**RECORDS SHOWN**
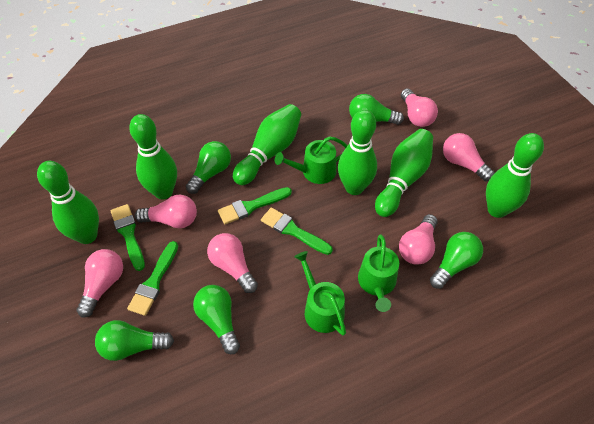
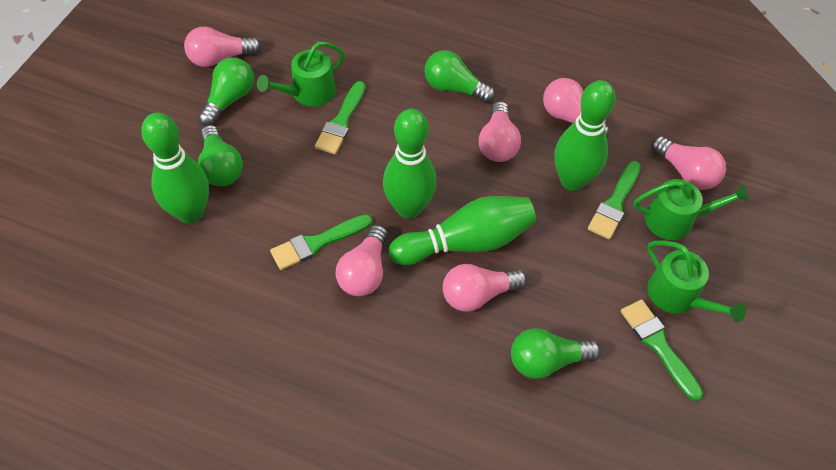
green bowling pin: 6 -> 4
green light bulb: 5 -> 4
* * *
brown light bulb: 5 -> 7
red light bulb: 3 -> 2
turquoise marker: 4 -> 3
---
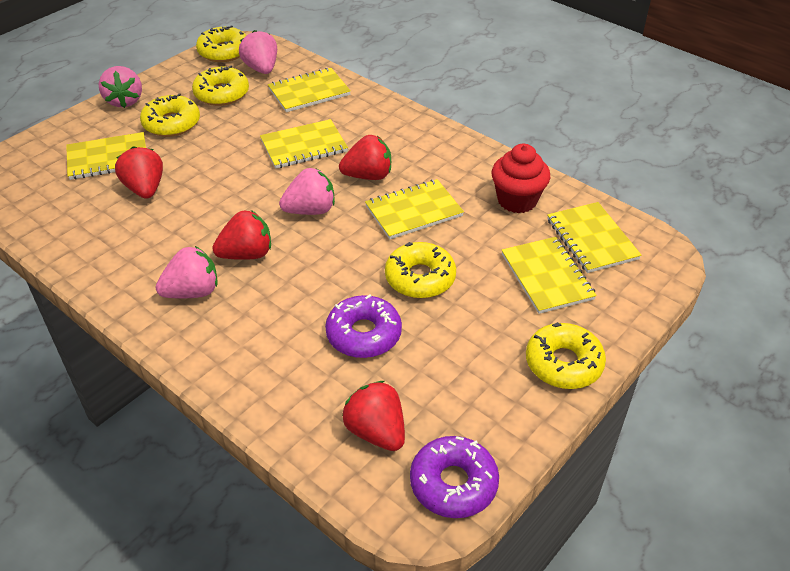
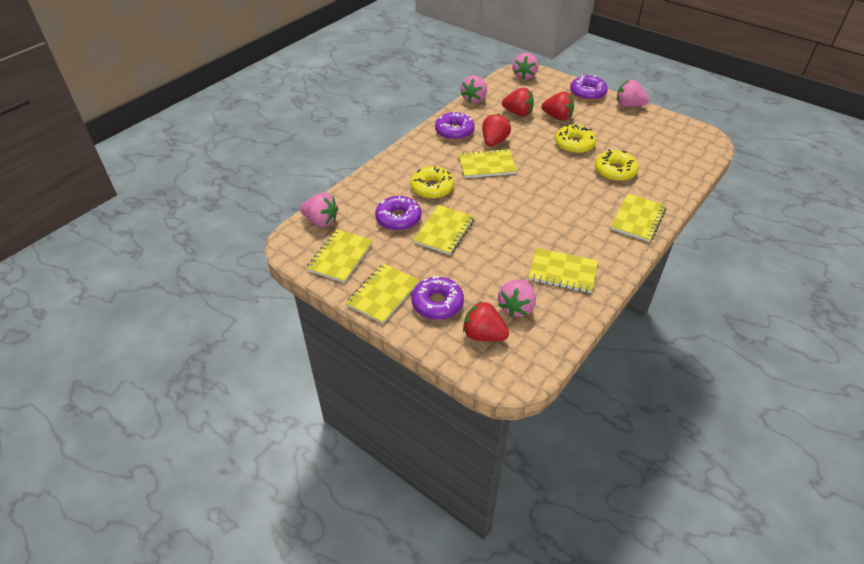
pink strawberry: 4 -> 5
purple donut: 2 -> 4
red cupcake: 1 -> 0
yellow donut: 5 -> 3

**REQUIRED WORK**
Each line of the data in which the string "green" appears needs to be copied.

**YOUR RESPONSE**
green bowling pin: 6 -> 4
green light bulb: 5 -> 4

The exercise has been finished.